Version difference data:

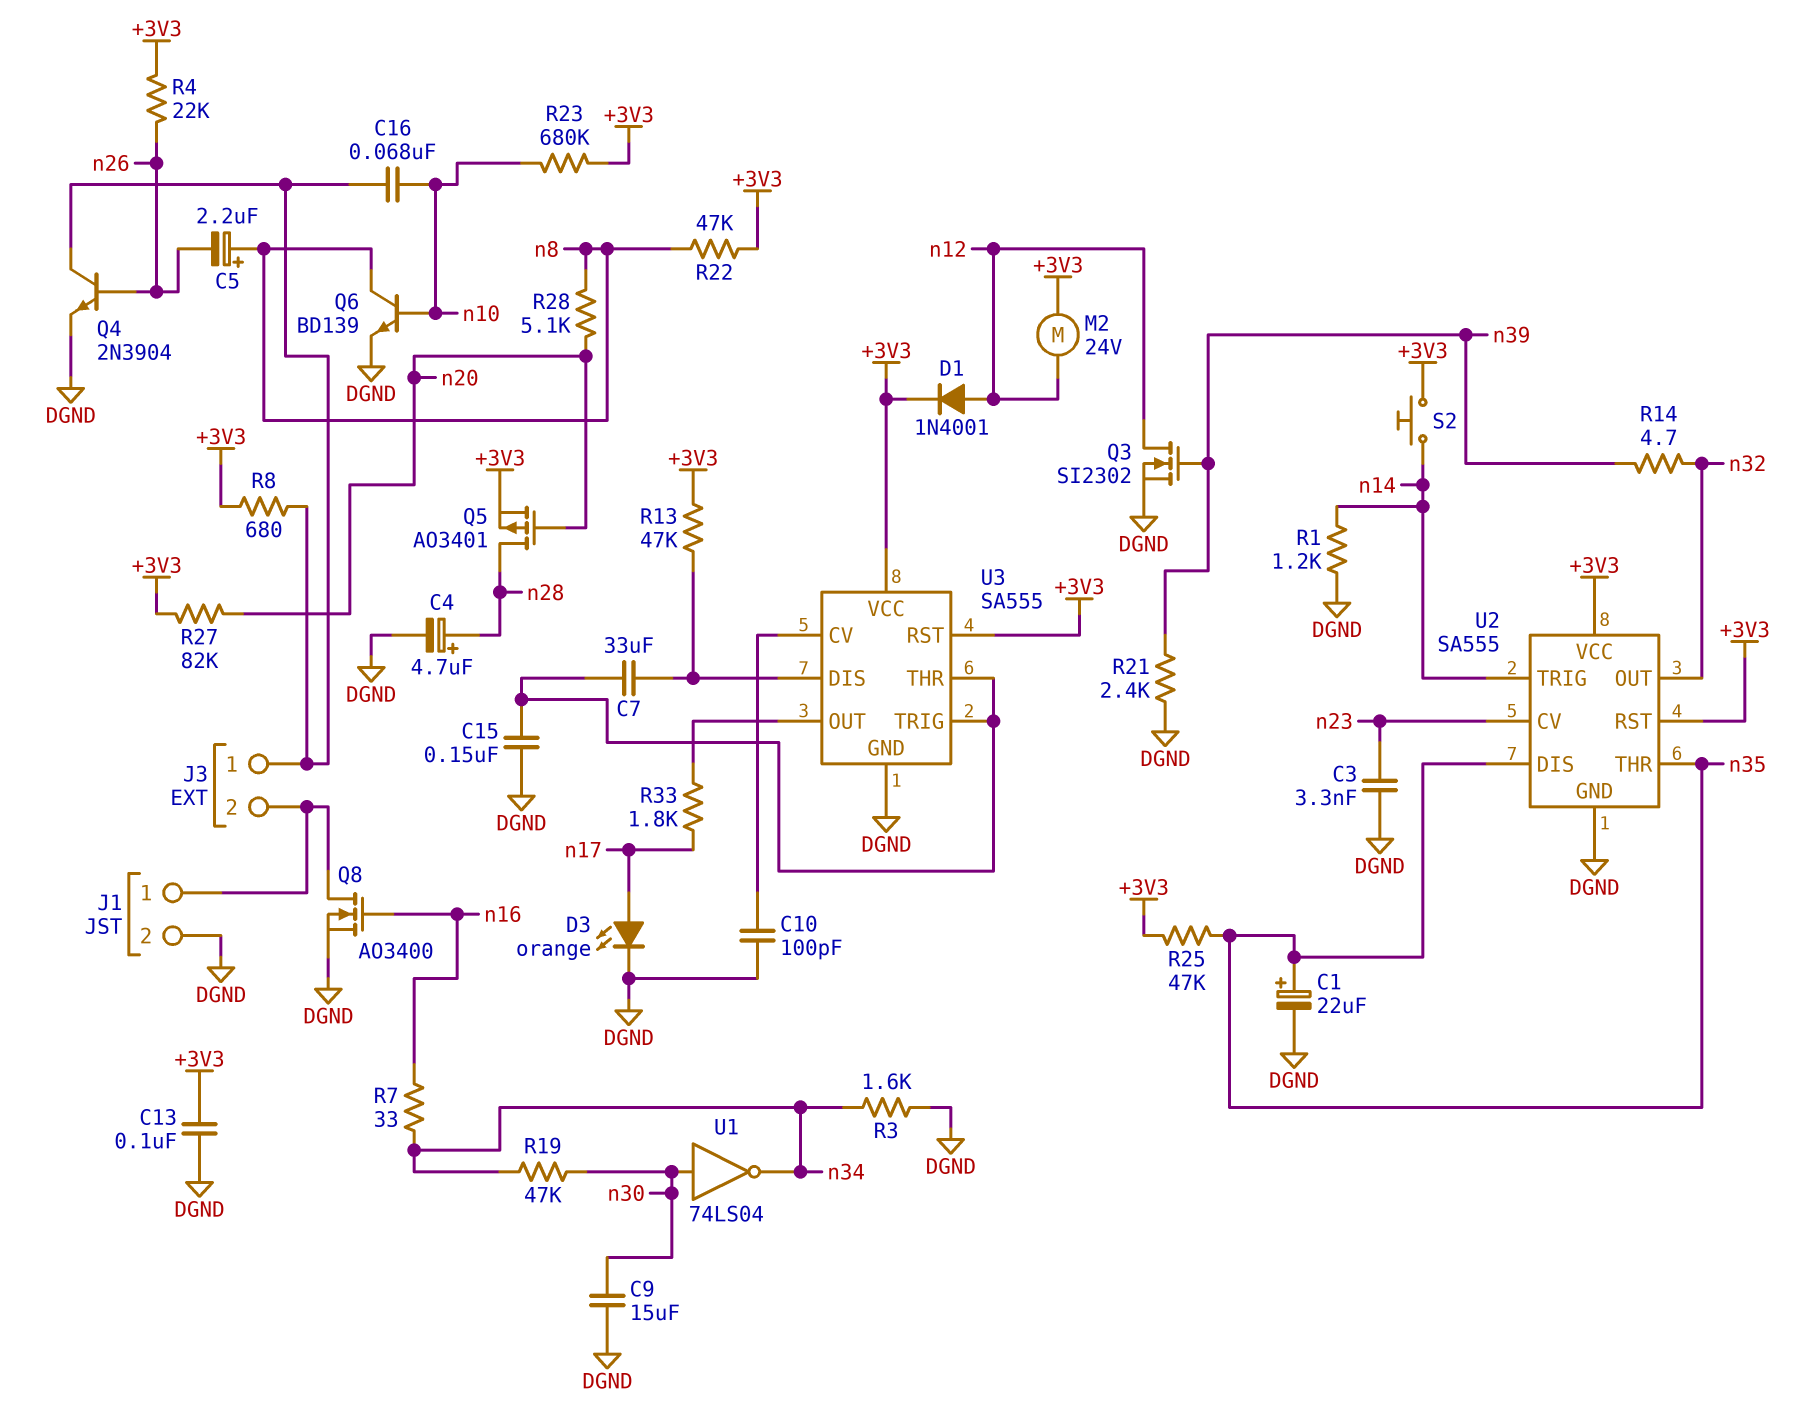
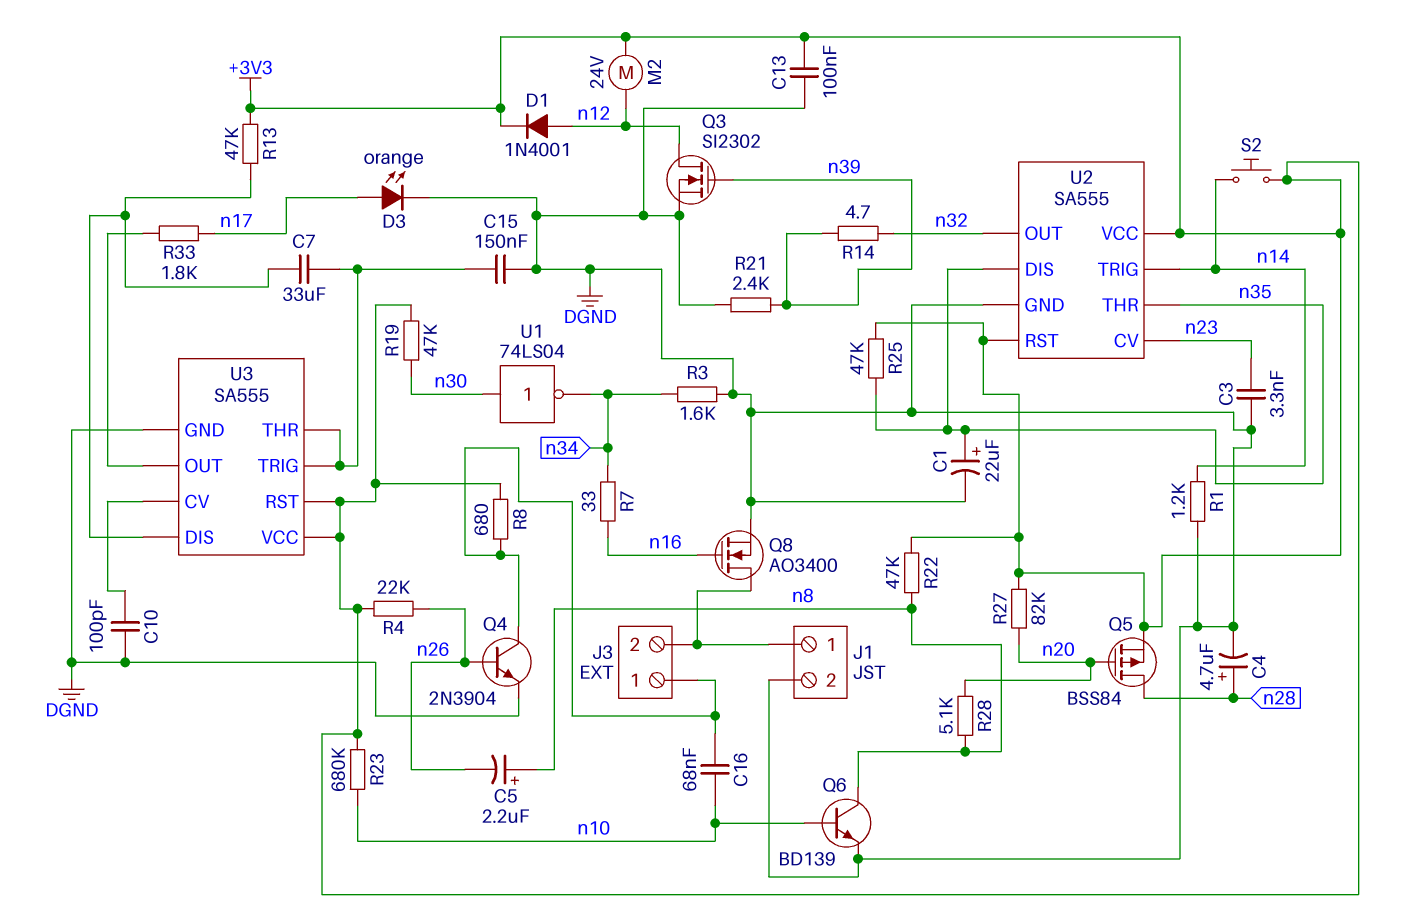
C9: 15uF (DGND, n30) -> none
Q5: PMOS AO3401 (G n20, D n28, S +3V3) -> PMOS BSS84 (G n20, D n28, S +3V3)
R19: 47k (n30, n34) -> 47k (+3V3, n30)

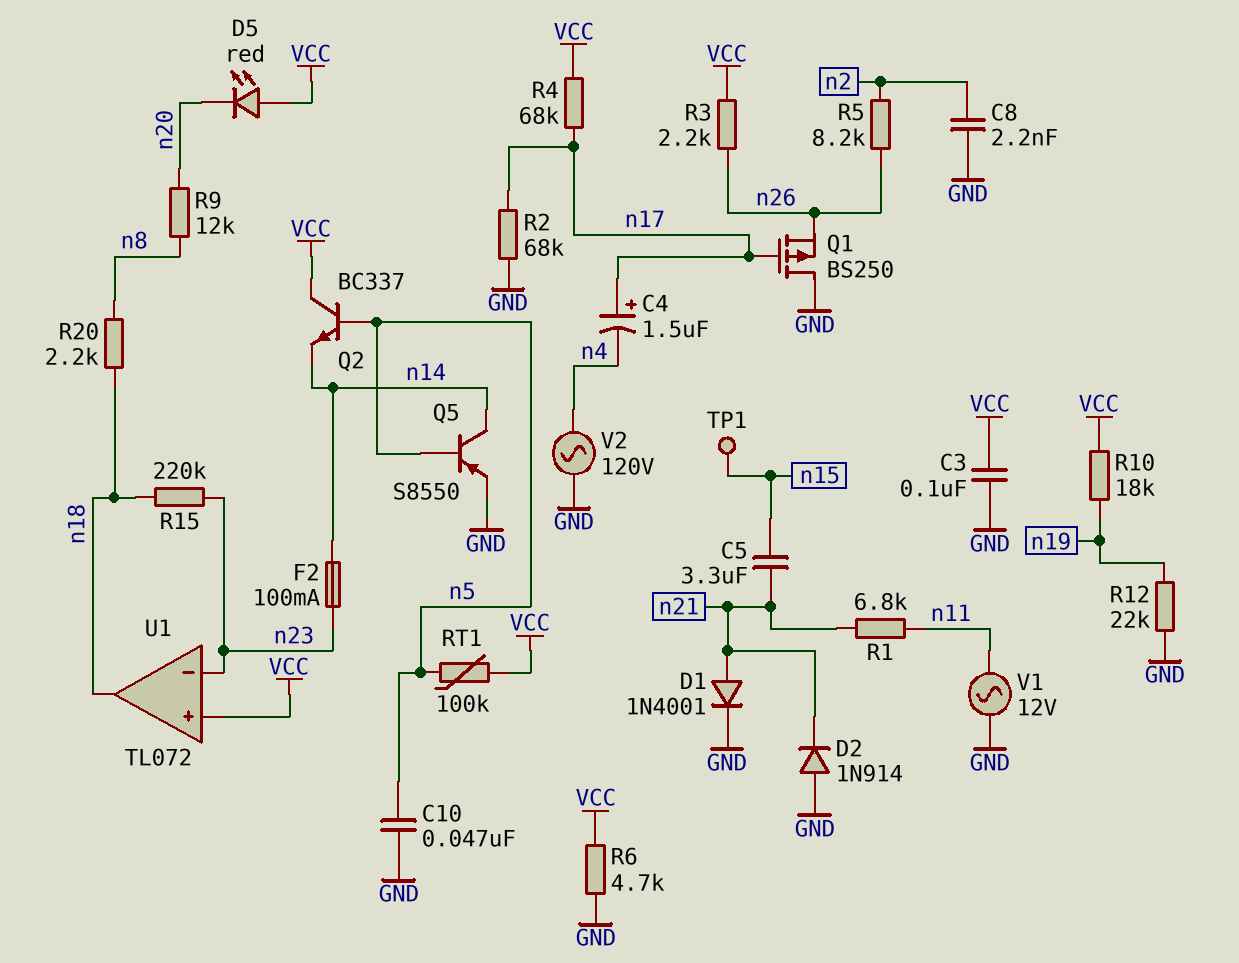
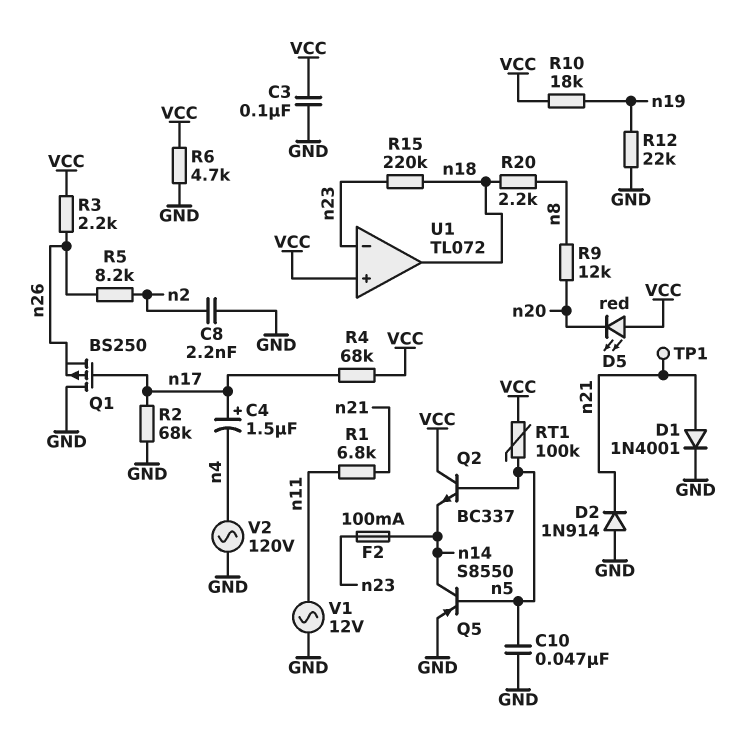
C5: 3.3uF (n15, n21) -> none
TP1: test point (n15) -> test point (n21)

▸ **Work to be completed**:
Return each entry exactly as given. Leave the images out.

▸ **Result**:
C9: 15uF (DGND, n30) -> none
Q5: PMOS AO3401 (G n20, D n28, S +3V3) -> PMOS BSS84 (G n20, D n28, S +3V3)
R19: 47k (n30, n34) -> 47k (+3V3, n30)

C5: 3.3uF (n15, n21) -> none
TP1: test point (n15) -> test point (n21)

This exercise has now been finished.